▸ **Set task**:
Lay out as a numbered list the lines from the one containing "The width and height of the screenshot is (960, 540). Identify" through the end of the records, both ends included. Skip blank lines and leave the pictures out.

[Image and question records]
+ + + + +

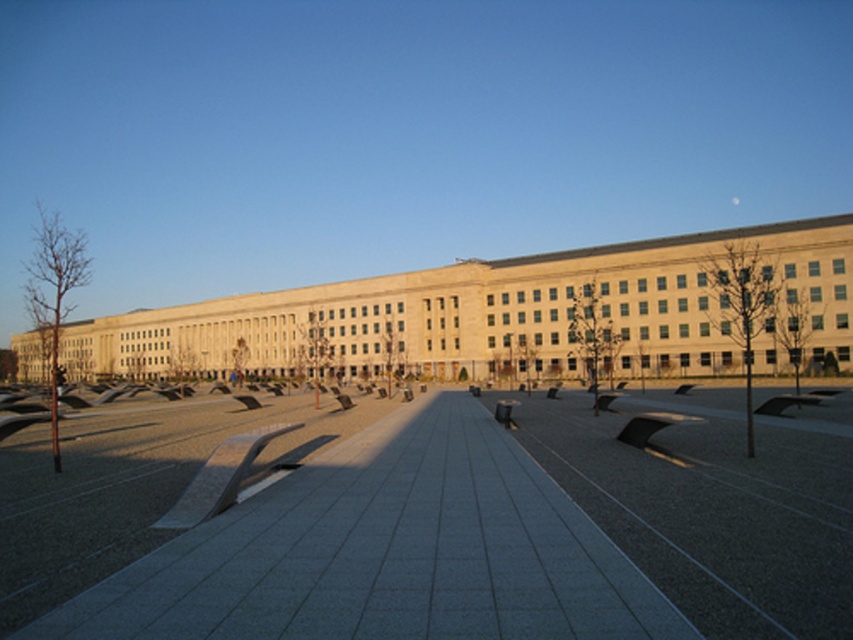
Does smooth concrete skate park at center appear on the right side of beige stone plaza at center?

Yes, smooth concrete skate park at center is to the right of beige stone plaza at center.

The image size is (853, 640). What do you see at coordinates (515, 532) in the screenshot? I see `smooth concrete skate park at center` at bounding box center [515, 532].

Find the location of a particular element. The width and height of the screenshot is (853, 640). smooth concrete skate park at center is located at coordinates (515, 532).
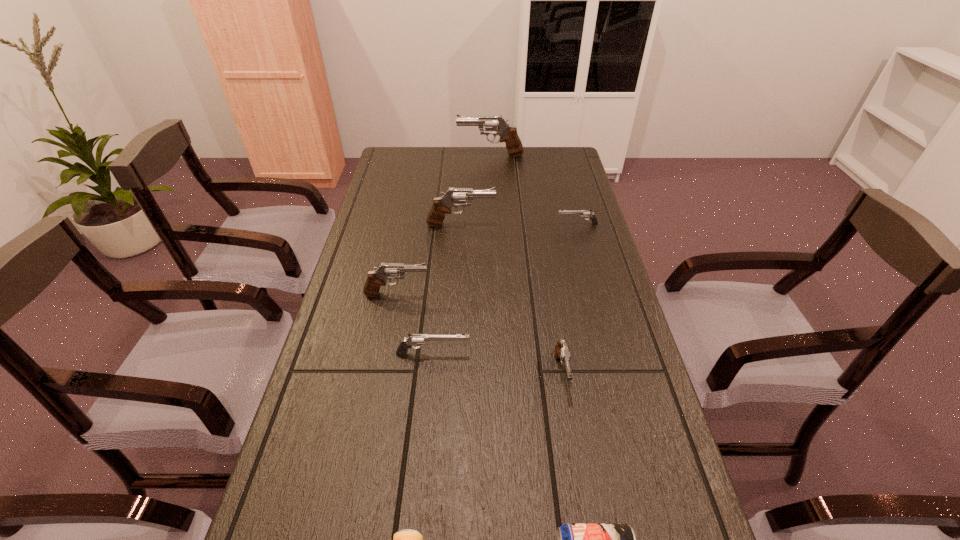
Find the location of a particular element. This screenshot has height=540, width=960. free space located on the front-facing side of the smaller silver pistol is located at coordinates (530, 224).

Find the location of a particular element. Image resolution: width=960 pixels, height=540 pixels. vacant region located 0.270m on the front-facing side of the smaller silver pistol is located at coordinates (475, 224).

In order to click on object at the far edge in this screenshot , I will do `click(508, 134)`.

I want to click on object that is positioned at the left edge, so click(376, 278).

Locate an element on the screen. object that is at the right edge is located at coordinates (584, 213).

In the image, there is a desktop. Where is `vacant space at the far edge`? The width and height of the screenshot is (960, 540). vacant space at the far edge is located at coordinates (495, 173).

You are a GUI agent. You are given a task and a screenshot of the screen. Output one action in this format:
    pyautogui.click(x=<x>, y=<y>)
    Task: Click on the blank area at the left edge
    
    Given the screenshot: What is the action you would take?
    pyautogui.click(x=408, y=200)

Find the location of a particular element. This screenshot has height=540, width=960. vacant space at the right edge is located at coordinates (588, 300).

Find the location of a particular element. The image size is (960, 540). vacant space at the far left corner of the desktop is located at coordinates (419, 175).

The width and height of the screenshot is (960, 540). Identify the location of vacant region at the far right corner of the desktop. (545, 161).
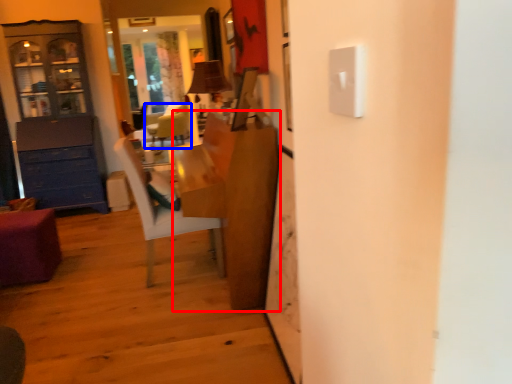
Question: Which of the following is the farthest to the observer, table (highlighted by a red box) or chair (highlighted by a blue box)?

Choices:
 (A) table
 (B) chair

Answer: (B)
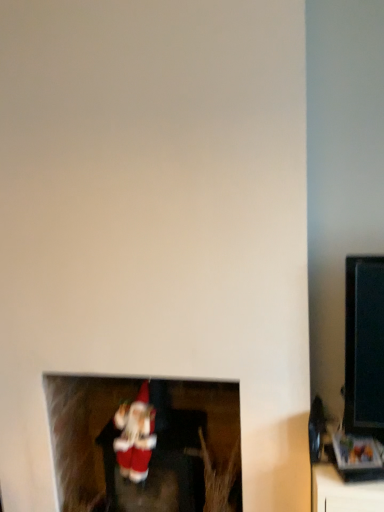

+ + + + +

▸ **Exercise solution**:
1. The width and height of the screenshot is (960, 540). Identify the location of vacant region at the far right corner of the desktop. (545, 161).
2. Question: Which of the following is the farthest to the observer, table (highlighted by a red box) or chair (highlighted by a blue box)?
3. Choices:
4.  (A) table
5.  (B) chair
6. Answer: (B)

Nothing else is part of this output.